**Data listing**:
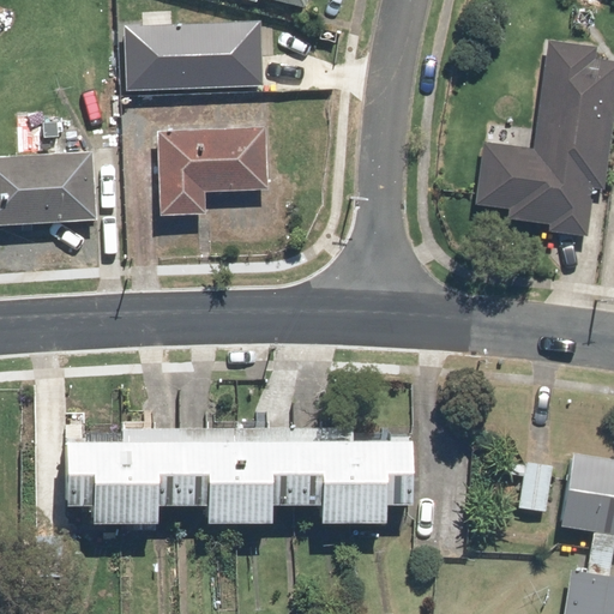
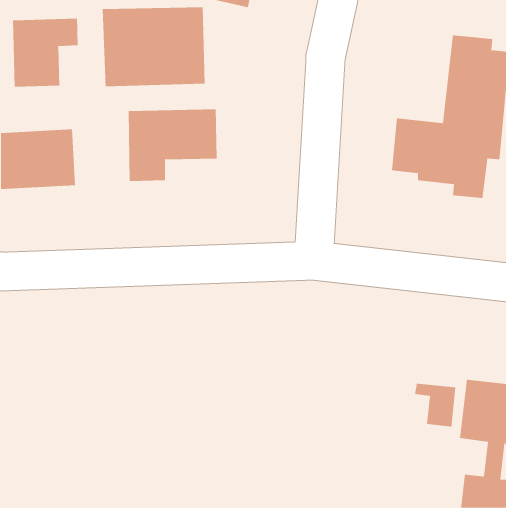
building: none -> [12,18,78,88]
building: [66,422,413,522] -> none

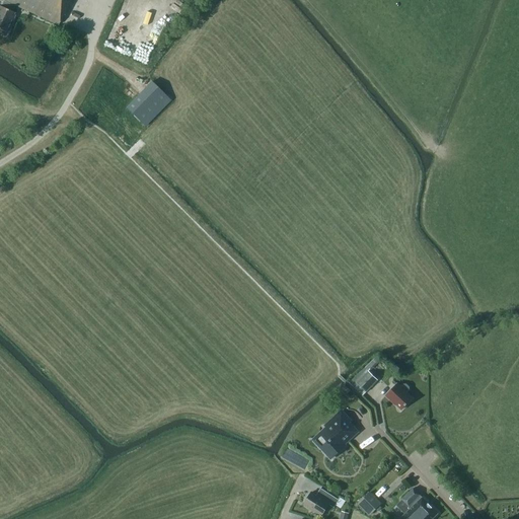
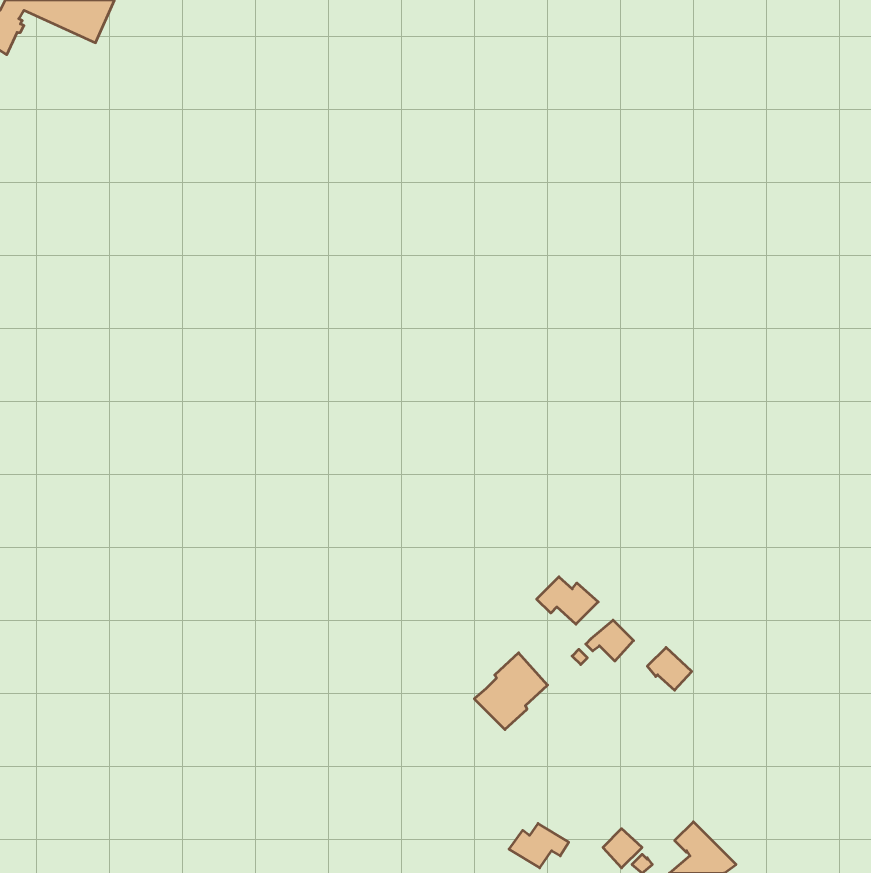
building: [126,81,169,125] -> none
building: none -> [537,577,598,624]
building: [312,413,356,458] -> [474,653,548,730]

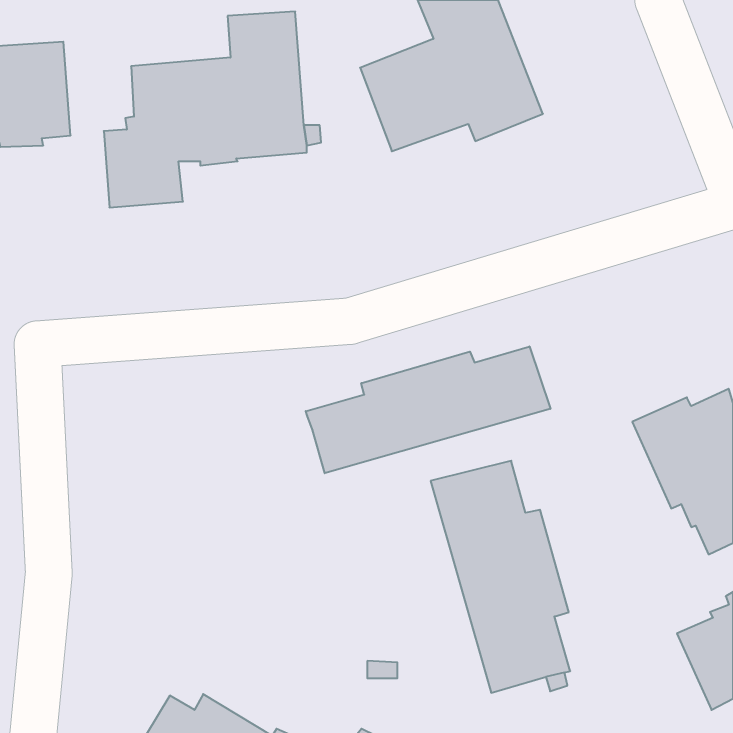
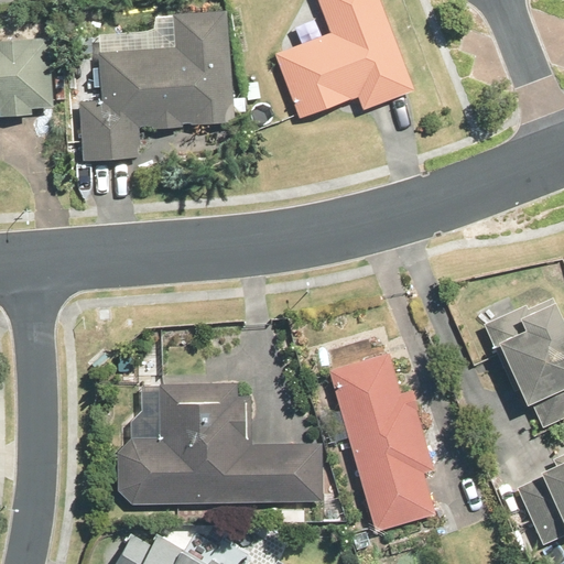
building: [306,346,550,473] -> none
building: none -> [118,381,322,506]

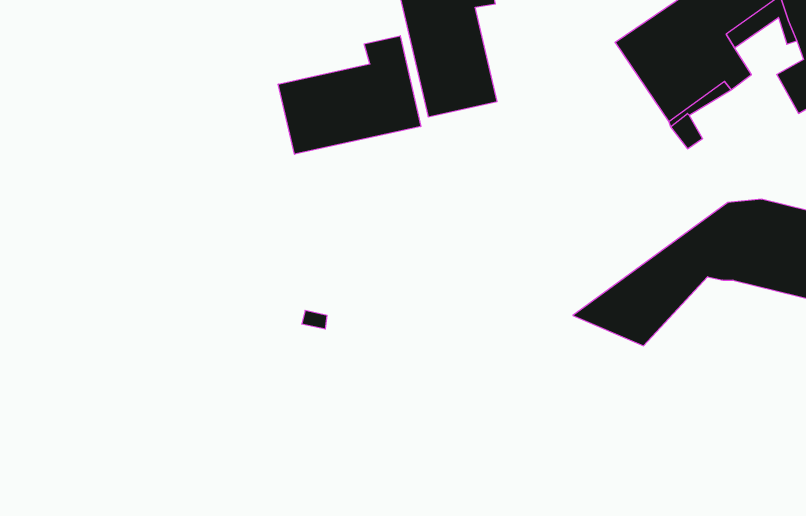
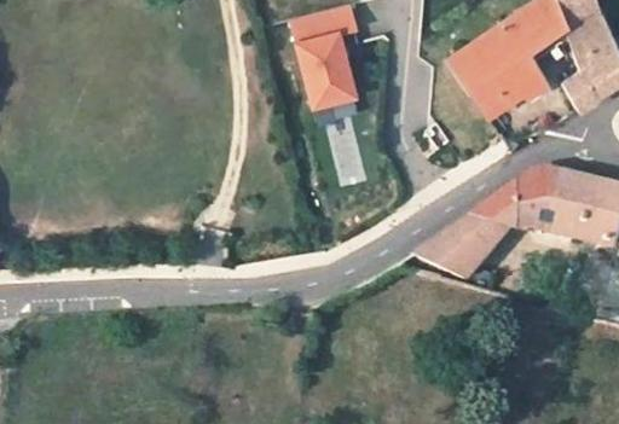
building: [278,36,421,154] -> none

**Your instructions**: Transcribe exactly the line that contains "building: [312,413,356,458] ->" and each line after it through the end of the listing. Leave out the pictures.

**Exercise solution**:
building: [312,413,356,458] -> [474,653,548,730]

building: [306,346,550,473] -> none
building: none -> [118,381,322,506]

building: [278,36,421,154] -> none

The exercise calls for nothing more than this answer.